#### [Data shown]
++++++++++

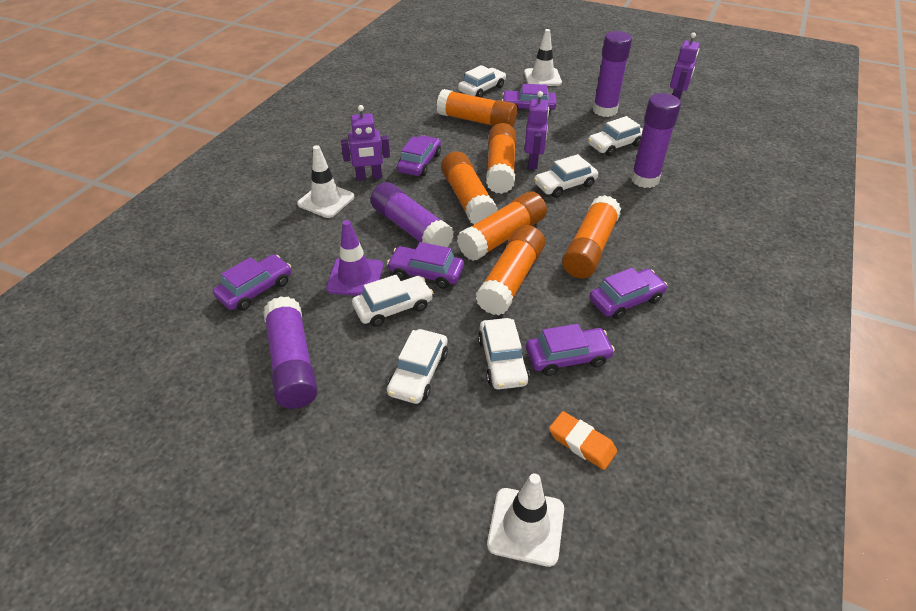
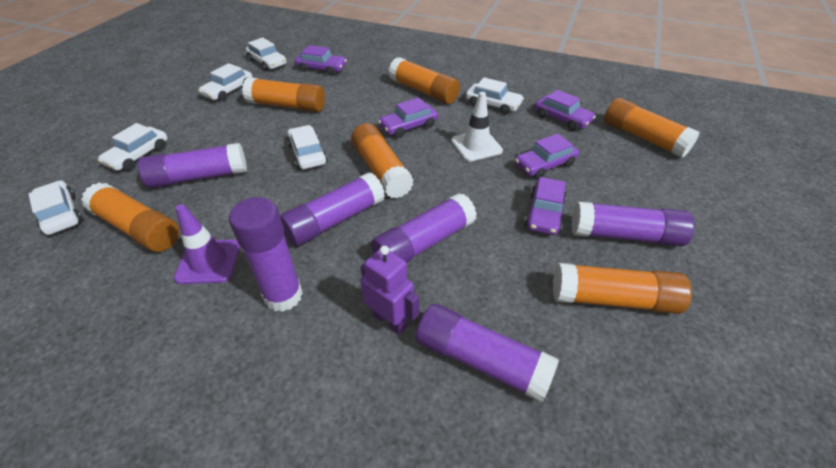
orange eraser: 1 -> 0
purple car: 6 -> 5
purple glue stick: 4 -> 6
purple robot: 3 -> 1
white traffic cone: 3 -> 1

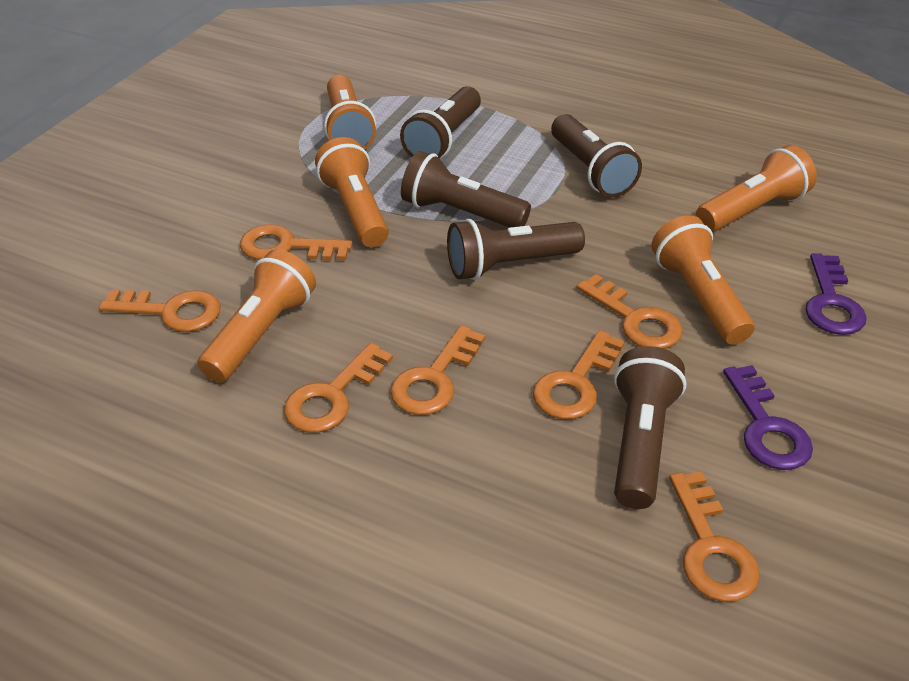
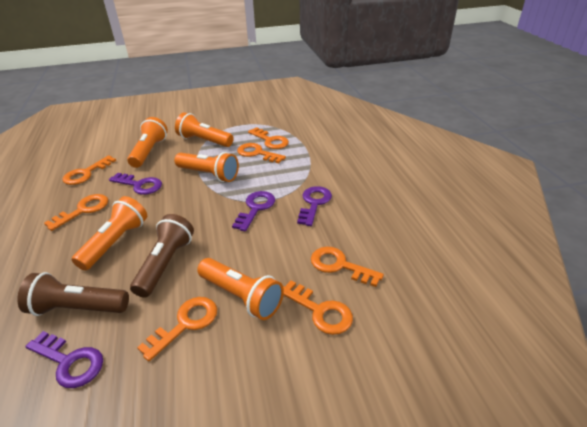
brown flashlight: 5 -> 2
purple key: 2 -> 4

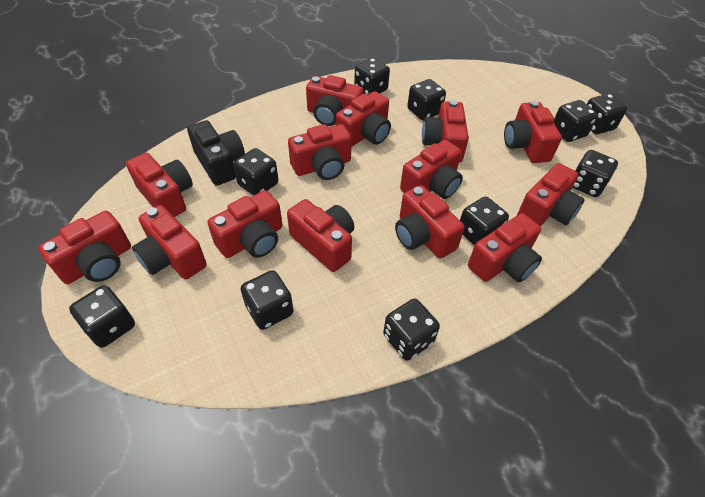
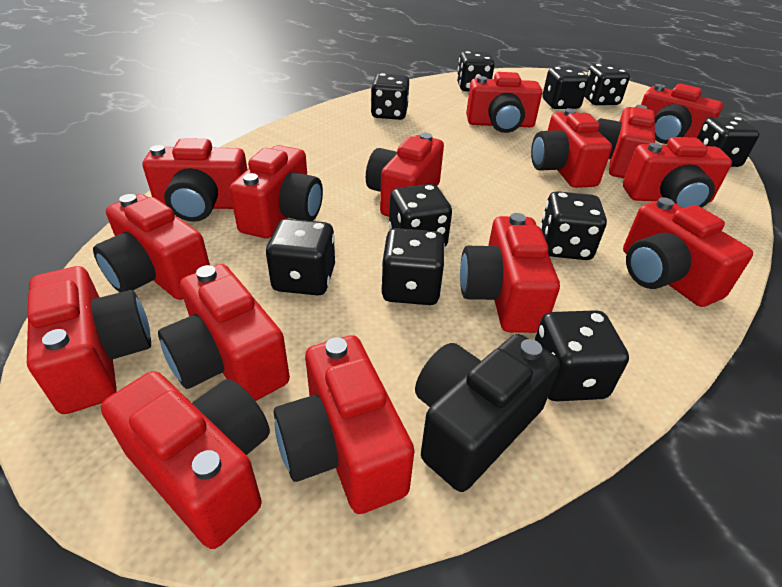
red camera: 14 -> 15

++++++++++

#### [Prompt]
If a line in the records above has the word "purple", copy it.

#### [Result of this task]
purple car: 6 -> 5
purple glue stick: 4 -> 6
purple robot: 3 -> 1
purple key: 2 -> 4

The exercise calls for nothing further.